_Work item:_
Write out, word for word, only the lines from the one containing "orange teapot [613,244,689,294] -> none" through the final line of the data.

━━ Input

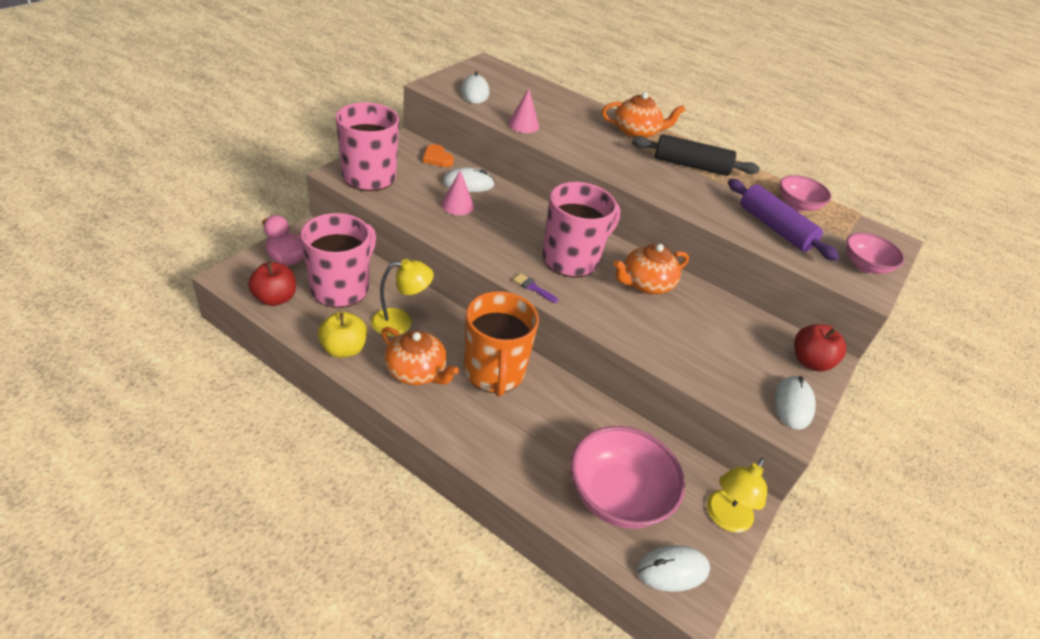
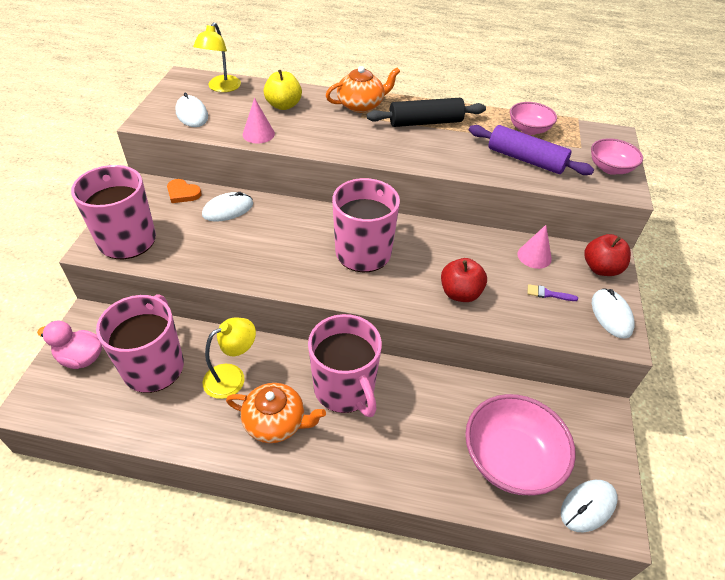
camera: 20 degrees left, 5 degrees up
red apple [248,262,296,306] -> red apple moved to [441,258,487,302]
yellow apple [318,312,367,358] -> yellow apple moved to [264,70,302,110]
pink cone [441,170,474,215] -> pink cone moved to [518,225,552,269]
orange mug [464,291,539,397] -> pink mug [308,314,382,417]
purple brush [513,273,558,303] -> purple brush moved to [527,284,578,301]
orange teapot [613,244,689,294] -> none
yellow lamp [707,458,767,533] -> yellow lamp moved to [193,22,241,92]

━━━━

_Exercise result:_
orange teapot [613,244,689,294] -> none
yellow lamp [707,458,767,533] -> yellow lamp moved to [193,22,241,92]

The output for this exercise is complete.